(What to do)
Lines that contain the string "black" are the ones to list; copy all of them from the records.

(Records for this task)
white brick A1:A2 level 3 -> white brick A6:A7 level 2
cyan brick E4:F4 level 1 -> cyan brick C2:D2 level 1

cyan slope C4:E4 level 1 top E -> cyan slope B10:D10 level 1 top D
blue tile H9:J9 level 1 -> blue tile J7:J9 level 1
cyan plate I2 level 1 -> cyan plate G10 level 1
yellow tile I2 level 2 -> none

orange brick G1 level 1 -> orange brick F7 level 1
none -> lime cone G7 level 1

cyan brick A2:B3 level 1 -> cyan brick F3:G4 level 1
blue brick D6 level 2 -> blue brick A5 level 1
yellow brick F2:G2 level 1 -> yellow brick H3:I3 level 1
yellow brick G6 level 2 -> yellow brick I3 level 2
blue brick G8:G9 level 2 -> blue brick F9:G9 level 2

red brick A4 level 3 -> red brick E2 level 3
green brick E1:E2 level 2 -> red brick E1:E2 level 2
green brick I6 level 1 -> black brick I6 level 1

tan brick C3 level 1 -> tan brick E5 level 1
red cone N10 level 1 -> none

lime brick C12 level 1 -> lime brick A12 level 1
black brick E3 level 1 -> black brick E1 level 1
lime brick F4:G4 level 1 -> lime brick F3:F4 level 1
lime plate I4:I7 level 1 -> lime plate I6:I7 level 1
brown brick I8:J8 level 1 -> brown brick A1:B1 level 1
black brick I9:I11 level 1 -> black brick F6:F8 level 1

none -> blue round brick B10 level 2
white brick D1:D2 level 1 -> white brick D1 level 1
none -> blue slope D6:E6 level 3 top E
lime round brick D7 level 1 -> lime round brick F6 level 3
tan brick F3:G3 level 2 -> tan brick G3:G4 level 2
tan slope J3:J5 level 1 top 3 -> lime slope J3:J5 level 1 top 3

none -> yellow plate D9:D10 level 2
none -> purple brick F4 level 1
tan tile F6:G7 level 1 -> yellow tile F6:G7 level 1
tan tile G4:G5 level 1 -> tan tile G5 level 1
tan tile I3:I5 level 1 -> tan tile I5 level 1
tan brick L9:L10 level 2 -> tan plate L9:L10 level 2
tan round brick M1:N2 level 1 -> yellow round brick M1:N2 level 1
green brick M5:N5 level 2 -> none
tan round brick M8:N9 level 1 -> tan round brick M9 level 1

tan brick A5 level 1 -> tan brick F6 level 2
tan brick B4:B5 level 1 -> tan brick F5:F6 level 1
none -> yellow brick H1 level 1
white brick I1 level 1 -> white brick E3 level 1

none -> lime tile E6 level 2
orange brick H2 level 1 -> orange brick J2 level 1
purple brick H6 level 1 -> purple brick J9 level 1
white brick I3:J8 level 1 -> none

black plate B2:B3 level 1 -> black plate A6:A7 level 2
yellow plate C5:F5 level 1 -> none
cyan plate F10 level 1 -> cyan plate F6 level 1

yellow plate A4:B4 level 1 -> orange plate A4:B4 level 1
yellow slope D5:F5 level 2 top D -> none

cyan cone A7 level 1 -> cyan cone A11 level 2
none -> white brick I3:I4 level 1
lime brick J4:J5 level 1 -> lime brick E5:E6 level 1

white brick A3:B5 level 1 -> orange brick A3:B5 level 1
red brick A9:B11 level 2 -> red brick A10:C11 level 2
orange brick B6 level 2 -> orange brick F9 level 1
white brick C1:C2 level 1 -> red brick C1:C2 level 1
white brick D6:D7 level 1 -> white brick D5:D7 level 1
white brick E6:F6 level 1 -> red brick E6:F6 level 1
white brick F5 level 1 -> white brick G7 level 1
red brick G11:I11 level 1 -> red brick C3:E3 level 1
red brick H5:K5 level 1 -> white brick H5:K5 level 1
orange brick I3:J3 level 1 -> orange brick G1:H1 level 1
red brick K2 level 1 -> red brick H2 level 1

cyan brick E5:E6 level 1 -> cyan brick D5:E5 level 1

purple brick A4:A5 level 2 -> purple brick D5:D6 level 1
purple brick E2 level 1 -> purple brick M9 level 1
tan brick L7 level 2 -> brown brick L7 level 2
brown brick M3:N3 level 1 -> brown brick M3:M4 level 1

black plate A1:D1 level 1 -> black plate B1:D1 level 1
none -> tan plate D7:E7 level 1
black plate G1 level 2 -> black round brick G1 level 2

(Response to the task)
green brick I6 level 1 -> black brick I6 level 1
black brick E3 level 1 -> black brick E1 level 1
black brick I9:I11 level 1 -> black brick F6:F8 level 1
black plate B2:B3 level 1 -> black plate A6:A7 level 2
black plate A1:D1 level 1 -> black plate B1:D1 level 1
black plate G1 level 2 -> black round brick G1 level 2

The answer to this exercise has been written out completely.